Dataset excerpts
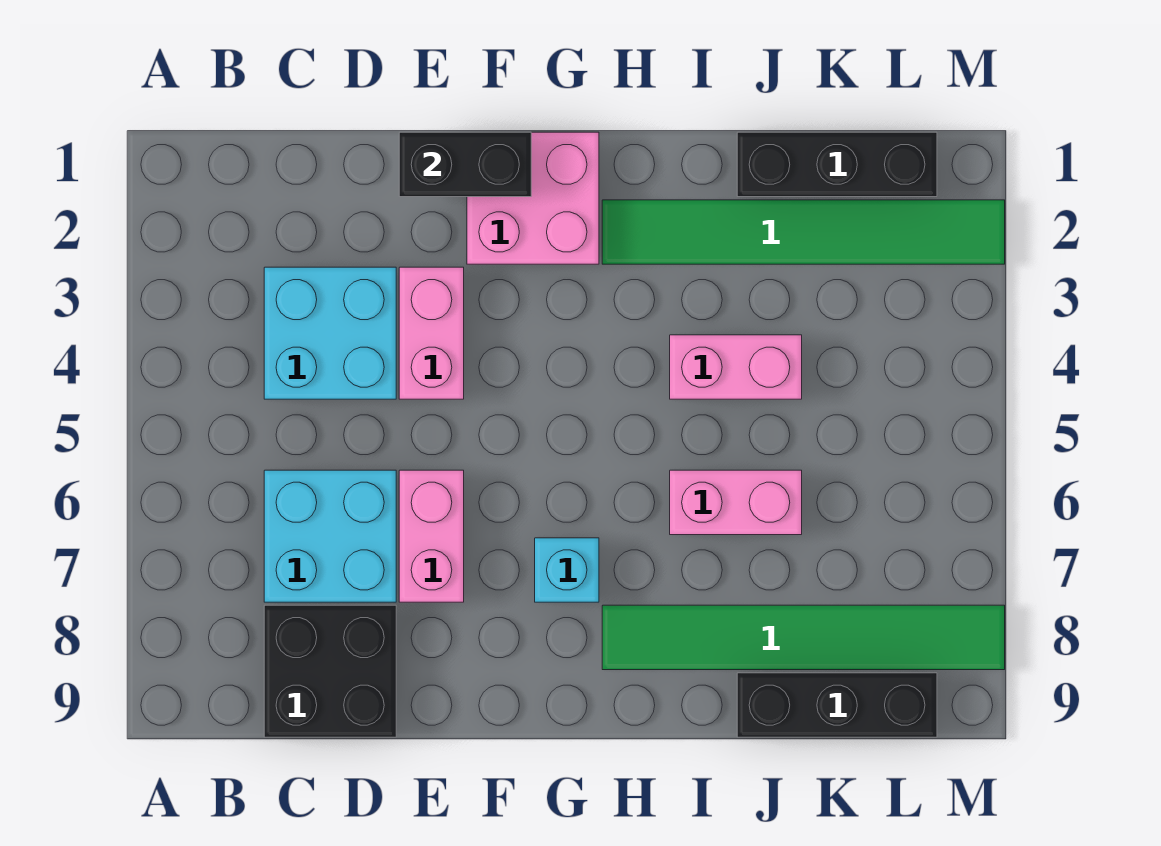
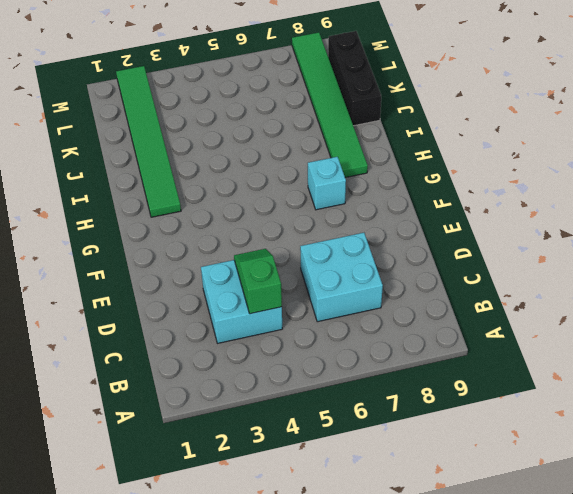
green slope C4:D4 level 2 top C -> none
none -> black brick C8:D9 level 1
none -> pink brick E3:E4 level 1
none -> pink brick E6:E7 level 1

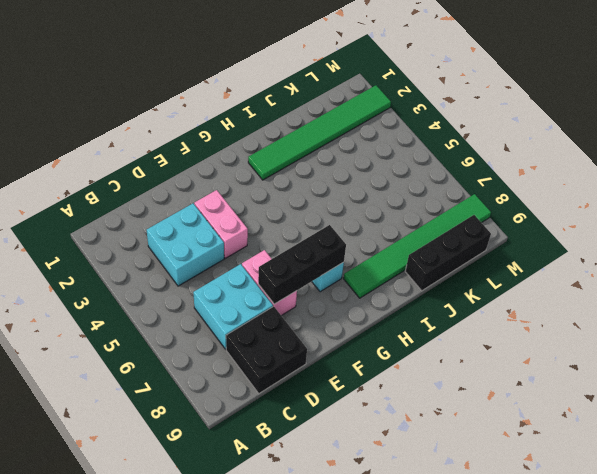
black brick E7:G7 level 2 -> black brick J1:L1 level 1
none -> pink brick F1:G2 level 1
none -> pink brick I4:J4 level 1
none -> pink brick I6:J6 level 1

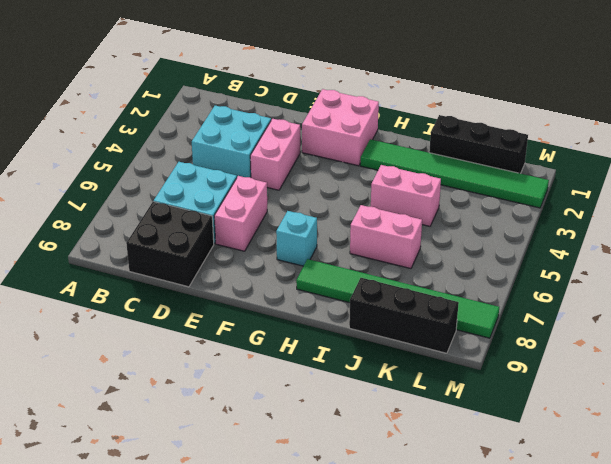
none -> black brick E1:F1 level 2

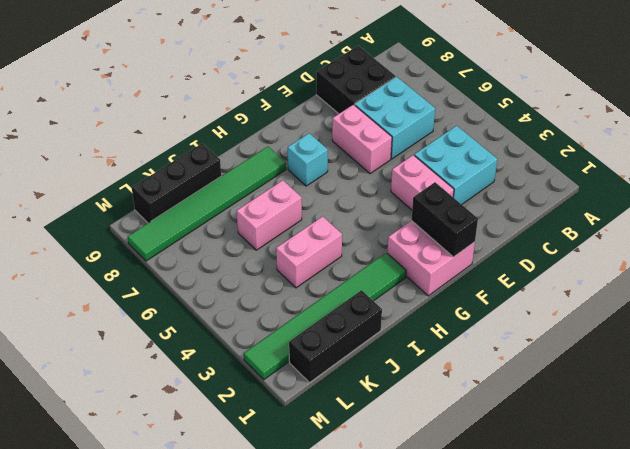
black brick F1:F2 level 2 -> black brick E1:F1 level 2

Assigned task
Give the data back exactly, omitting all pictures.

Response area
green slope C4:D4 level 2 top C -> none
none -> black brick C8:D9 level 1
none -> pink brick E3:E4 level 1
none -> pink brick E6:E7 level 1

black brick E7:G7 level 2 -> black brick J1:L1 level 1
none -> pink brick F1:G2 level 1
none -> pink brick I4:J4 level 1
none -> pink brick I6:J6 level 1

none -> black brick E1:F1 level 2

black brick F1:F2 level 2 -> black brick E1:F1 level 2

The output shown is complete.